Assignment
Transcribe all records verbatim.

>>>>>

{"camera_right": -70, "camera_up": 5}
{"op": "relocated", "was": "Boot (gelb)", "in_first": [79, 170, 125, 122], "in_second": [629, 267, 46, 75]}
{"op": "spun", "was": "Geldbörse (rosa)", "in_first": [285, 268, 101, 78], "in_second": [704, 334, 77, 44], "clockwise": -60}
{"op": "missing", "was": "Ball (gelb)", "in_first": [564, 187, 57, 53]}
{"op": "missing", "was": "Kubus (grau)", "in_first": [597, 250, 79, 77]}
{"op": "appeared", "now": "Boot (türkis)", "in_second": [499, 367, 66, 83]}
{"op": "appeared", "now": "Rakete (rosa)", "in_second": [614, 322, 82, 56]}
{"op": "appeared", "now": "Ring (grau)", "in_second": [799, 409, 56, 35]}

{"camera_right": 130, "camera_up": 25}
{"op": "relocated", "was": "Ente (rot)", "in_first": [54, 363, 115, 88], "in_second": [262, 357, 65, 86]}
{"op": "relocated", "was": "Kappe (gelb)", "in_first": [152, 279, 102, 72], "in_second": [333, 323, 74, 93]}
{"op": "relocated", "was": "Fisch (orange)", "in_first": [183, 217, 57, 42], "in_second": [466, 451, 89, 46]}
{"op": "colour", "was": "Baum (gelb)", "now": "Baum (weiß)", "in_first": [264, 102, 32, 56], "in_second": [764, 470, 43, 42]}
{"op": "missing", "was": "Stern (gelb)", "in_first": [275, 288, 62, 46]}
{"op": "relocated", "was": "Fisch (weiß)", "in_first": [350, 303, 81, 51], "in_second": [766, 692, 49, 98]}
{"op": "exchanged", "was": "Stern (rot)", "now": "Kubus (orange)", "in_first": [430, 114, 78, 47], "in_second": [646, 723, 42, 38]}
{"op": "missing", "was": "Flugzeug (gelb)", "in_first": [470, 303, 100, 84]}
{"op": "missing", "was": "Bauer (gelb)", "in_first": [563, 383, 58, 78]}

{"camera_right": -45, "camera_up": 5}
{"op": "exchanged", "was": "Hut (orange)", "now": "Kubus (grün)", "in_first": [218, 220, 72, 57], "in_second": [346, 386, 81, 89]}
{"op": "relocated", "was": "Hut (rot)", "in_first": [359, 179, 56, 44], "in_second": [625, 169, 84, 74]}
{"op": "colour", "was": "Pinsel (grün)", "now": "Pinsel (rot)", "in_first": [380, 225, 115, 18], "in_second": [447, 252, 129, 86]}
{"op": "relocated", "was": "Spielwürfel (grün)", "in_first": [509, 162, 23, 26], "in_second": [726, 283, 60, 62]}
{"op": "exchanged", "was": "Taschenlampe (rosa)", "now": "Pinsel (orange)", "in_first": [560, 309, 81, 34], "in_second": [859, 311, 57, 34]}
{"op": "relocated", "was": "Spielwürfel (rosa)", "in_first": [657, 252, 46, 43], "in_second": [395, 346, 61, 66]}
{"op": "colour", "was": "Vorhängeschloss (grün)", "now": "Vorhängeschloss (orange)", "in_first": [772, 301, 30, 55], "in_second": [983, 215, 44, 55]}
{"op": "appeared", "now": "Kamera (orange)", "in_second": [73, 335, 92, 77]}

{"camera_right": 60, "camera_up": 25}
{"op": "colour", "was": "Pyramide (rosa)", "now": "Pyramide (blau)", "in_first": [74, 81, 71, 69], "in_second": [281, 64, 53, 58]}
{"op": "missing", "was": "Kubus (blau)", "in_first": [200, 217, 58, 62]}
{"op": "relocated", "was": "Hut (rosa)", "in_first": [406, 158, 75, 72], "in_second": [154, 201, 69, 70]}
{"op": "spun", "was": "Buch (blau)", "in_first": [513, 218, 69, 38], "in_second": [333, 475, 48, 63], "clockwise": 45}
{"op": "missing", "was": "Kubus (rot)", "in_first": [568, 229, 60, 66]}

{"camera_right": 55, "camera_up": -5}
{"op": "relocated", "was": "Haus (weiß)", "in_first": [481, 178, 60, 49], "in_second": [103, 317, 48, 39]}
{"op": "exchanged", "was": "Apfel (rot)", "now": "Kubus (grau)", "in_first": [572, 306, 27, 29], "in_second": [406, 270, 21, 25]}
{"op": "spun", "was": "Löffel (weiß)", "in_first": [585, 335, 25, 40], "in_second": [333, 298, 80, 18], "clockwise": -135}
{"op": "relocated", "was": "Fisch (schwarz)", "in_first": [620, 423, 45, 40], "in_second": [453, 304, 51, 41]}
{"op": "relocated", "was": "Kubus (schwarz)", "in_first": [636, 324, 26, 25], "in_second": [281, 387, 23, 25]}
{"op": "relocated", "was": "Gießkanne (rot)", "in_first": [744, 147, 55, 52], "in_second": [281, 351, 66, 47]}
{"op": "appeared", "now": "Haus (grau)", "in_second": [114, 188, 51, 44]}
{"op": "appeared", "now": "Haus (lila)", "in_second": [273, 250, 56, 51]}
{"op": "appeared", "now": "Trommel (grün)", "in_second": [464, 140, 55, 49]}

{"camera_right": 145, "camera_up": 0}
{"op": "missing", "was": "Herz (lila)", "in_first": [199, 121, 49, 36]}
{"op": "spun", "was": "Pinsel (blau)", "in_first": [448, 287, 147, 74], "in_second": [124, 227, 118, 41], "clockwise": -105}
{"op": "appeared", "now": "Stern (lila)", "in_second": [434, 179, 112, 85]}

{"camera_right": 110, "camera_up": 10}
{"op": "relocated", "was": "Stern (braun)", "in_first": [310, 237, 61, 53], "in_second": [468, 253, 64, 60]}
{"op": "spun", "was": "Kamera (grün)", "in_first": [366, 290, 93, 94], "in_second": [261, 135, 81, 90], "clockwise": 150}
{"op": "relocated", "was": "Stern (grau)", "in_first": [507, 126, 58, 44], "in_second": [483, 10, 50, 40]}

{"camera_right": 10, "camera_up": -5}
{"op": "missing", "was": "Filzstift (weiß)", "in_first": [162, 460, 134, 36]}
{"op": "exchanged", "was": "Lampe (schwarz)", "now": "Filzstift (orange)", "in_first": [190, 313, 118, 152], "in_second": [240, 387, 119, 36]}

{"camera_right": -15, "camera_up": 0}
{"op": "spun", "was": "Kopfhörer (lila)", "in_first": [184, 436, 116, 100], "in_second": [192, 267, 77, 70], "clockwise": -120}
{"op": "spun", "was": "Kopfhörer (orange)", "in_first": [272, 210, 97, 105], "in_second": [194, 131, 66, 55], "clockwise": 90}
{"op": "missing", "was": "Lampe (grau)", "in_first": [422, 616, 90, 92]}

<<<<<

Answer box
{"camera_right": -70, "camera_up": 5}
{"op": "relocated", "was": "Boot (gelb)", "in_first": [79, 170, 125, 122], "in_second": [629, 267, 46, 75]}
{"op": "spun", "was": "Geldbörse (rosa)", "in_first": [285, 268, 101, 78], "in_second": [704, 334, 77, 44], "clockwise": -60}
{"op": "missing", "was": "Ball (gelb)", "in_first": [564, 187, 57, 53]}
{"op": "missing", "was": "Kubus (grau)", "in_first": [597, 250, 79, 77]}
{"op": "appeared", "now": "Boot (türkis)", "in_second": [499, 367, 66, 83]}
{"op": "appeared", "now": "Rakete (rosa)", "in_second": [614, 322, 82, 56]}
{"op": "appeared", "now": "Ring (grau)", "in_second": [799, 409, 56, 35]}

{"camera_right": 130, "camera_up": 25}
{"op": "relocated", "was": "Ente (rot)", "in_first": [54, 363, 115, 88], "in_second": [262, 357, 65, 86]}
{"op": "relocated", "was": "Kappe (gelb)", "in_first": [152, 279, 102, 72], "in_second": [333, 323, 74, 93]}
{"op": "relocated", "was": "Fisch (orange)", "in_first": [183, 217, 57, 42], "in_second": [466, 451, 89, 46]}
{"op": "colour", "was": "Baum (gelb)", "now": "Baum (weiß)", "in_first": [264, 102, 32, 56], "in_second": [764, 470, 43, 42]}
{"op": "missing", "was": "Stern (gelb)", "in_first": [275, 288, 62, 46]}
{"op": "relocated", "was": "Fisch (weiß)", "in_first": [350, 303, 81, 51], "in_second": [766, 692, 49, 98]}
{"op": "exchanged", "was": "Stern (rot)", "now": "Kubus (orange)", "in_first": [430, 114, 78, 47], "in_second": [646, 723, 42, 38]}
{"op": "missing", "was": "Flugzeug (gelb)", "in_first": [470, 303, 100, 84]}
{"op": "missing", "was": "Bauer (gelb)", "in_first": [563, 383, 58, 78]}

{"camera_right": -45, "camera_up": 5}
{"op": "exchanged", "was": "Hut (orange)", "now": "Kubus (grün)", "in_first": [218, 220, 72, 57], "in_second": [346, 386, 81, 89]}
{"op": "relocated", "was": "Hut (rot)", "in_first": [359, 179, 56, 44], "in_second": [625, 169, 84, 74]}
{"op": "colour", "was": "Pinsel (grün)", "now": "Pinsel (rot)", "in_first": [380, 225, 115, 18], "in_second": [447, 252, 129, 86]}
{"op": "relocated", "was": "Spielwürfel (grün)", "in_first": [509, 162, 23, 26], "in_second": [726, 283, 60, 62]}
{"op": "exchanged", "was": "Taschenlampe (rosa)", "now": "Pinsel (orange)", "in_first": [560, 309, 81, 34], "in_second": [859, 311, 57, 34]}
{"op": "relocated", "was": "Spielwürfel (rosa)", "in_first": [657, 252, 46, 43], "in_second": [395, 346, 61, 66]}
{"op": "colour", "was": "Vorhängeschloss (grün)", "now": "Vorhängeschloss (orange)", "in_first": [772, 301, 30, 55], "in_second": [983, 215, 44, 55]}
{"op": "appeared", "now": "Kamera (orange)", "in_second": [73, 335, 92, 77]}

{"camera_right": 60, "camera_up": 25}
{"op": "colour", "was": "Pyramide (rosa)", "now": "Pyramide (blau)", "in_first": [74, 81, 71, 69], "in_second": [281, 64, 53, 58]}
{"op": "missing", "was": "Kubus (blau)", "in_first": [200, 217, 58, 62]}
{"op": "relocated", "was": "Hut (rosa)", "in_first": [406, 158, 75, 72], "in_second": [154, 201, 69, 70]}
{"op": "spun", "was": "Buch (blau)", "in_first": [513, 218, 69, 38], "in_second": [333, 475, 48, 63], "clockwise": 45}
{"op": "missing", "was": "Kubus (rot)", "in_first": [568, 229, 60, 66]}

{"camera_right": 55, "camera_up": -5}
{"op": "relocated", "was": "Haus (weiß)", "in_first": [481, 178, 60, 49], "in_second": [103, 317, 48, 39]}
{"op": "exchanged", "was": "Apfel (rot)", "now": "Kubus (grau)", "in_first": [572, 306, 27, 29], "in_second": [406, 270, 21, 25]}
{"op": "spun", "was": "Löffel (weiß)", "in_first": [585, 335, 25, 40], "in_second": [333, 298, 80, 18], "clockwise": -135}
{"op": "relocated", "was": "Fisch (schwarz)", "in_first": [620, 423, 45, 40], "in_second": [453, 304, 51, 41]}
{"op": "relocated", "was": "Kubus (schwarz)", "in_first": [636, 324, 26, 25], "in_second": [281, 387, 23, 25]}
{"op": "relocated", "was": "Gießkanne (rot)", "in_first": [744, 147, 55, 52], "in_second": [281, 351, 66, 47]}
{"op": "appeared", "now": "Haus (grau)", "in_second": [114, 188, 51, 44]}
{"op": "appeared", "now": "Haus (lila)", "in_second": [273, 250, 56, 51]}
{"op": "appeared", "now": "Trommel (grün)", "in_second": [464, 140, 55, 49]}

{"camera_right": 145, "camera_up": 0}
{"op": "missing", "was": "Herz (lila)", "in_first": [199, 121, 49, 36]}
{"op": "spun", "was": "Pinsel (blau)", "in_first": [448, 287, 147, 74], "in_second": [124, 227, 118, 41], "clockwise": -105}
{"op": "appeared", "now": "Stern (lila)", "in_second": [434, 179, 112, 85]}

{"camera_right": 110, "camera_up": 10}
{"op": "relocated", "was": "Stern (braun)", "in_first": [310, 237, 61, 53], "in_second": [468, 253, 64, 60]}
{"op": "spun", "was": "Kamera (grün)", "in_first": [366, 290, 93, 94], "in_second": [261, 135, 81, 90], "clockwise": 150}
{"op": "relocated", "was": "Stern (grau)", "in_first": [507, 126, 58, 44], "in_second": [483, 10, 50, 40]}

{"camera_right": 10, "camera_up": -5}
{"op": "missing", "was": "Filzstift (weiß)", "in_first": [162, 460, 134, 36]}
{"op": "exchanged", "was": "Lampe (schwarz)", "now": "Filzstift (orange)", "in_first": [190, 313, 118, 152], "in_second": [240, 387, 119, 36]}

{"camera_right": -15, "camera_up": 0}
{"op": "spun", "was": "Kopfhörer (lila)", "in_first": [184, 436, 116, 100], "in_second": [192, 267, 77, 70], "clockwise": -120}
{"op": "spun", "was": "Kopfhörer (orange)", "in_first": [272, 210, 97, 105], "in_second": [194, 131, 66, 55], "clockwise": 90}
{"op": "missing", "was": "Lampe (grau)", "in_first": [422, 616, 90, 92]}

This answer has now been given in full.